Copy out all of the lines below exactly; the pictures do not belong in the copy.

DATA:
○ ○ ○ ○ ○ ○ ○
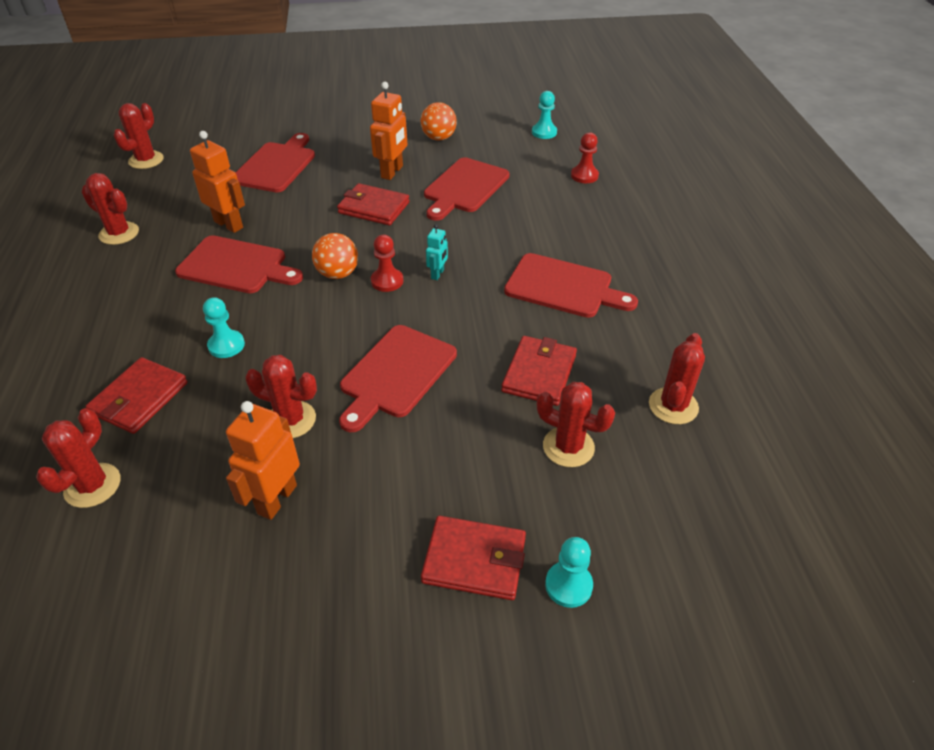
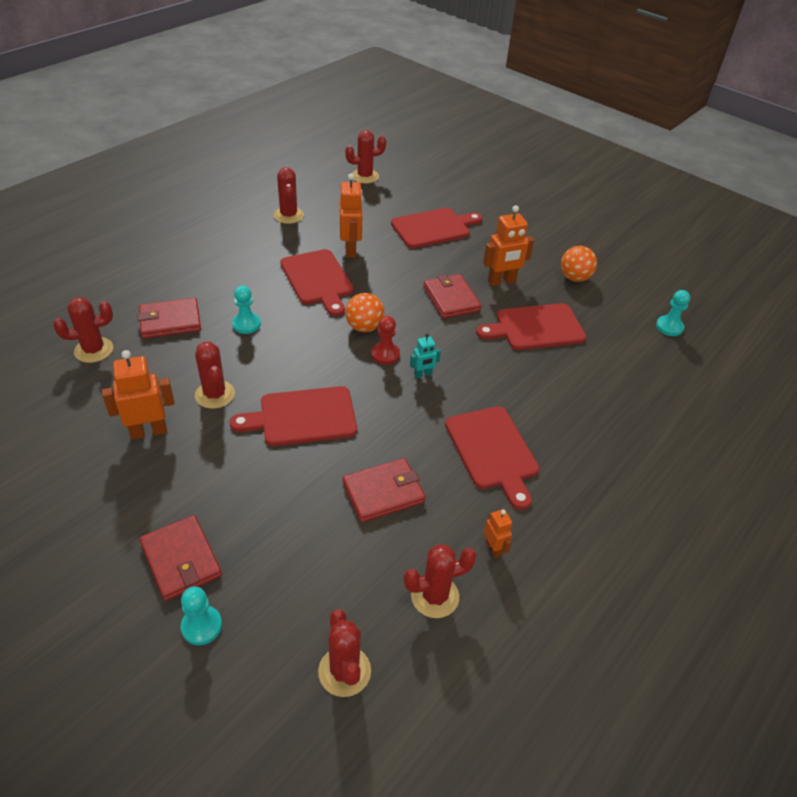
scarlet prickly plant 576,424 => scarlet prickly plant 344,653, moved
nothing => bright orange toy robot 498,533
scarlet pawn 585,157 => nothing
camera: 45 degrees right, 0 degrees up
○ ○ ○ ○ ○ ○ ○
COMPLETED TASK:
scarlet prickly plant 576,424 => scarlet prickly plant 344,653, moved
nothing => bright orange toy robot 498,533
scarlet pawn 585,157 => nothing
camera: 45 degrees right, 0 degrees up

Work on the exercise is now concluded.